Start of EXTRACTED INFORMATION

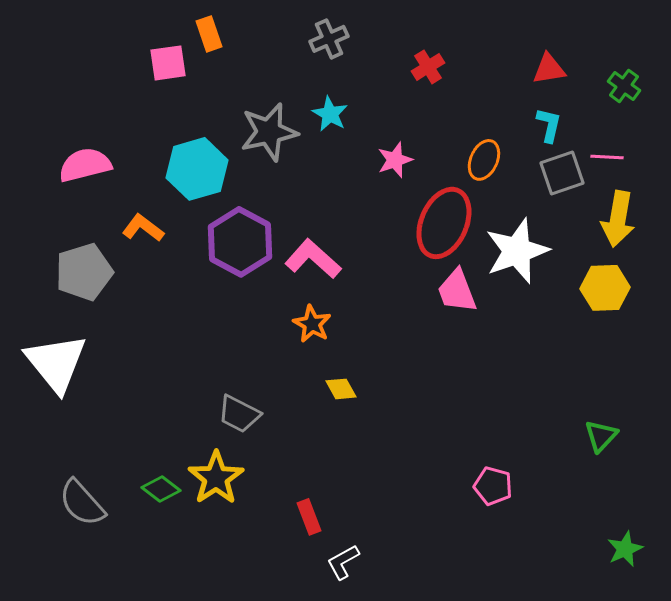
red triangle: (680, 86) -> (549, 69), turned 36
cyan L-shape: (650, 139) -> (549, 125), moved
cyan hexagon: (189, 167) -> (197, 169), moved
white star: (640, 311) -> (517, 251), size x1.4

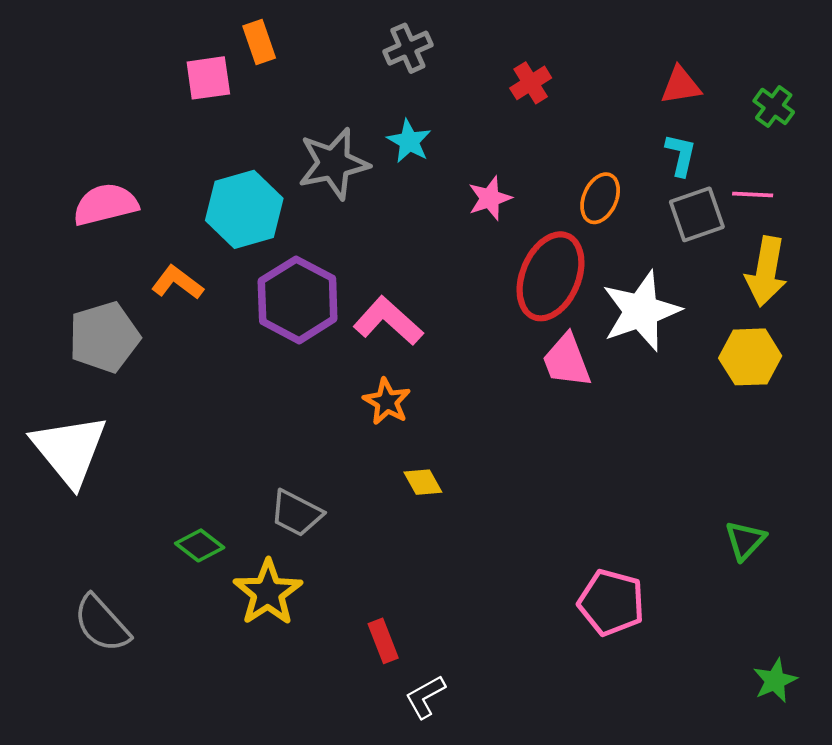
pink pentagon: (493, 486) -> (611, 602), size x1.4
green diamond: (161, 489) -> (200, 545), moved

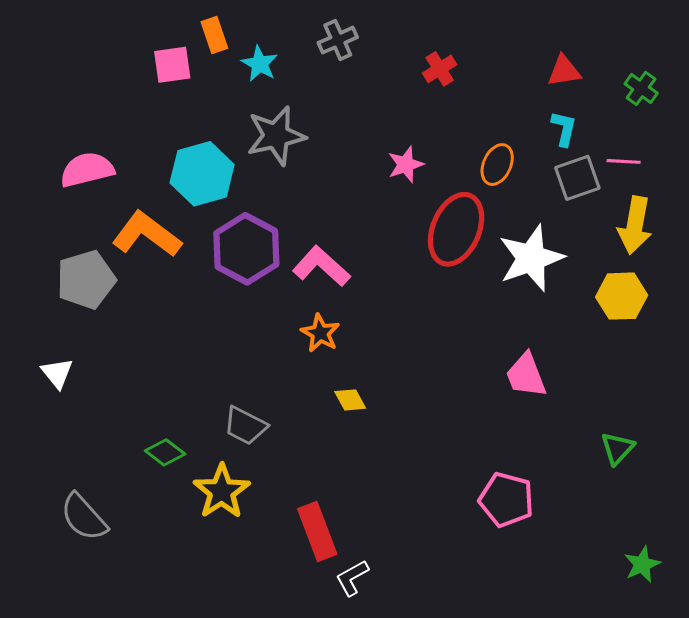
cyan star: (409, 141) -> (260, 64), moved
orange L-shape: (177, 283) -> (147, 234), size x1.6
pink trapezoid: (567, 361) -> (526, 375), moved
white triangle: (69, 450) -> (57, 373), size x0.5
red rectangle: (383, 641) -> (317, 532), size x1.6

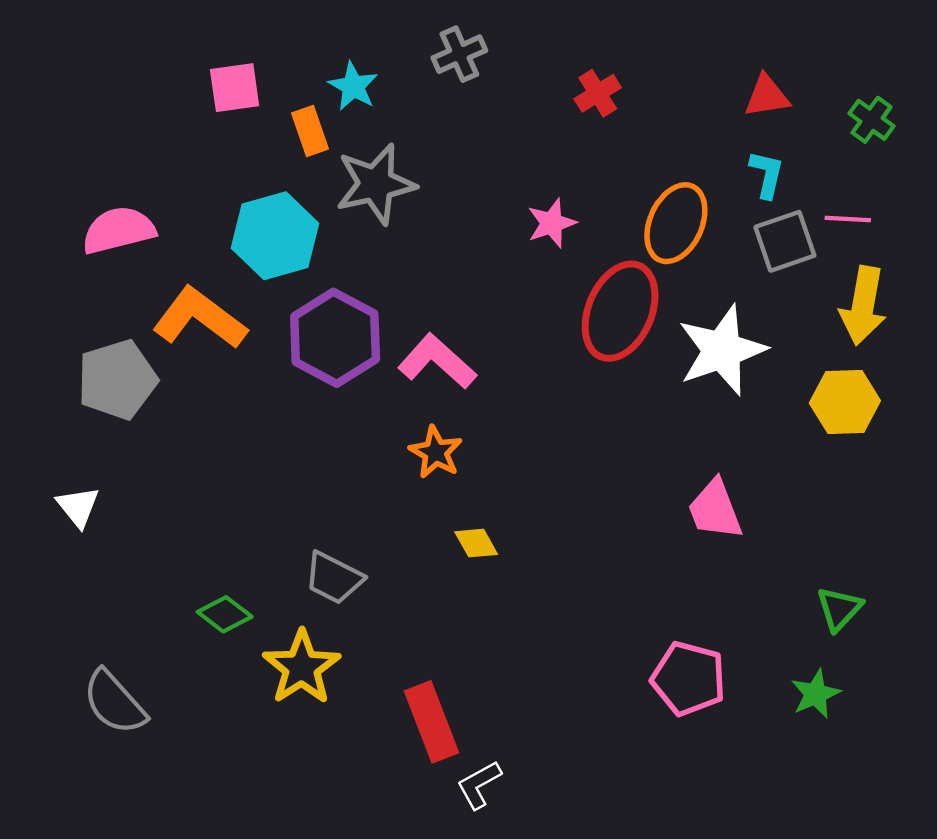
orange rectangle: (214, 35) -> (310, 131), moved
orange ellipse: (497, 165) -> (676, 223), size x1.4
green star: (642, 564) -> (816, 694), moved

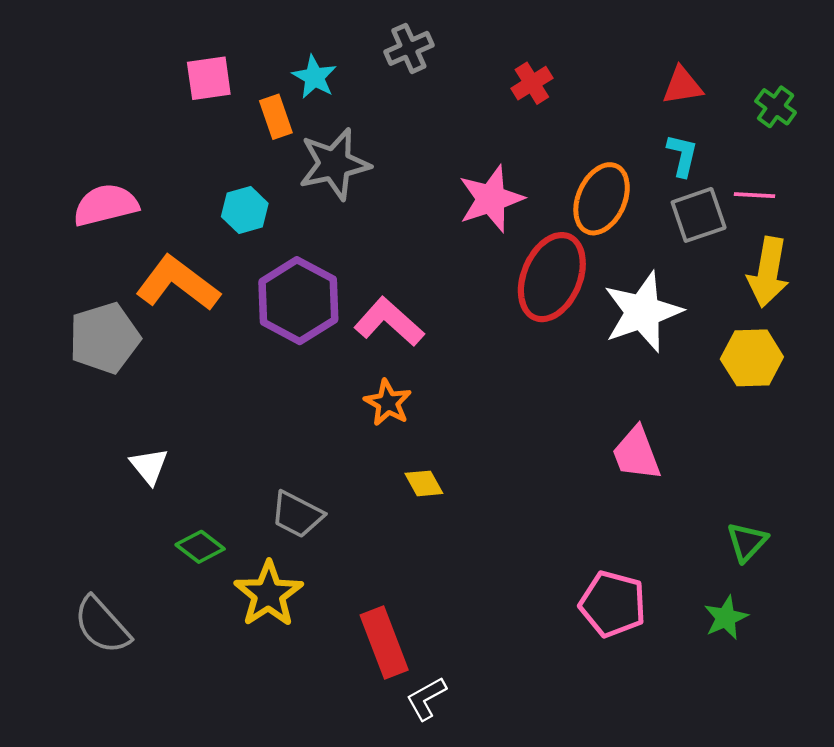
pink star: (552, 223) -> (491, 199), size x1.5
cyan hexagon: (275, 236) -> (245, 210), size x0.6
white triangle: (78, 507) -> (149, 466), moved

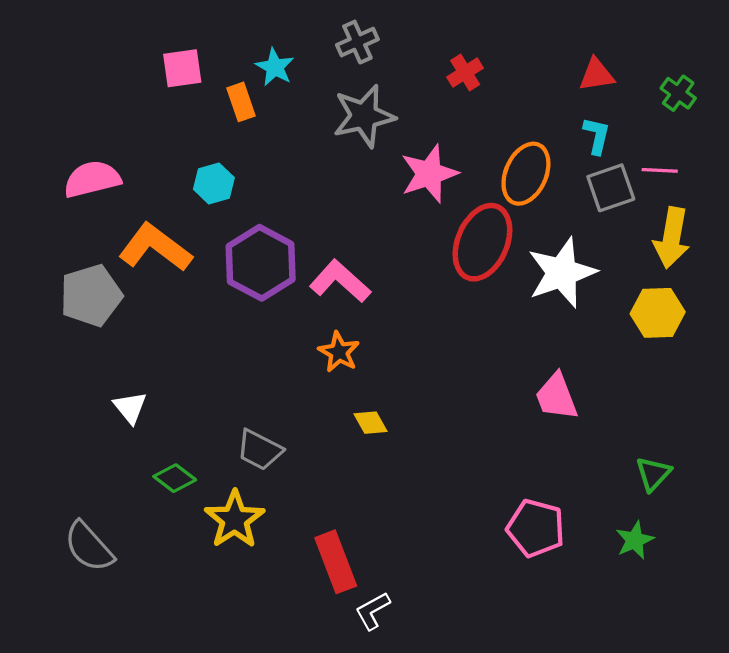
gray star: (334, 164) -> (364, 116), moved

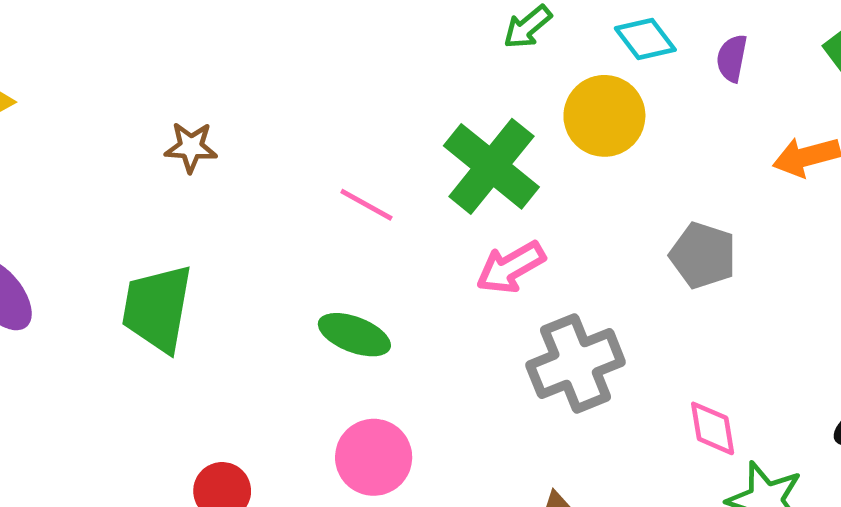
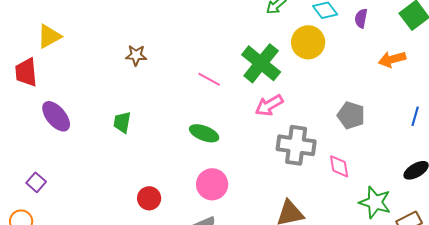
gray pentagon: (703, 255) -> (351, 115), moved
green trapezoid: (157, 308) -> (122, 122), size x0.6
gray cross: (576, 364) -> (296, 145), turned 30
pink diamond: (713, 428) -> (339, 166), moved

End of EXTRACTED INFORMATION

*WHAT THE TASK REQUIRES*: Look over the entries for "trapezoid", then copy every line that includes that string.

*WRITTEN RESPONSE*:
pink trapezoid: (567, 361) -> (526, 375), moved
green trapezoid: (157, 308) -> (122, 122), size x0.6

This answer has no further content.